─── DATASET RECORDS ───

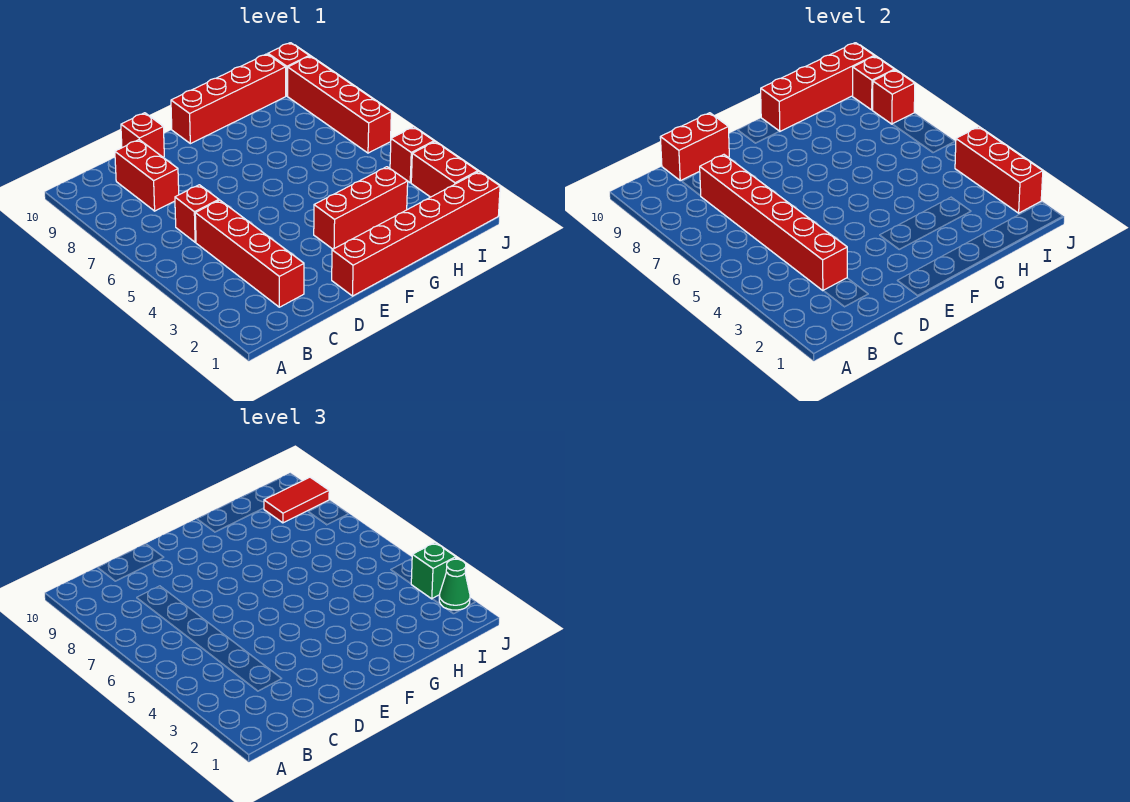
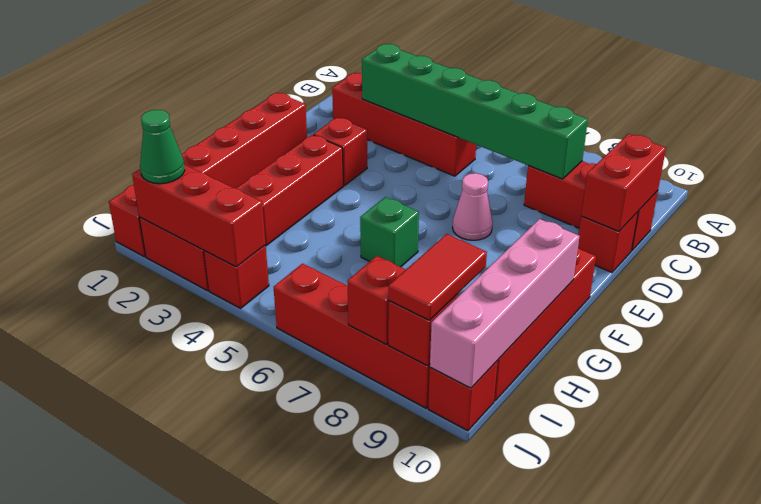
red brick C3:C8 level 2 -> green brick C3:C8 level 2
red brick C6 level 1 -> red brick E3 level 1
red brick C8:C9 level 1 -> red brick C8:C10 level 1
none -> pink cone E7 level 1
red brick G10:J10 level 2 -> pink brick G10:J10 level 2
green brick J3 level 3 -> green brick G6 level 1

───

• [YOUR GOAL] Repeat word for word from the line holding "red brick C8:C9" down to the last line above, including both.

• [OUTPUT FOR THIS EXERCISE]
red brick C8:C9 level 1 -> red brick C8:C10 level 1
none -> pink cone E7 level 1
red brick G10:J10 level 2 -> pink brick G10:J10 level 2
green brick J3 level 3 -> green brick G6 level 1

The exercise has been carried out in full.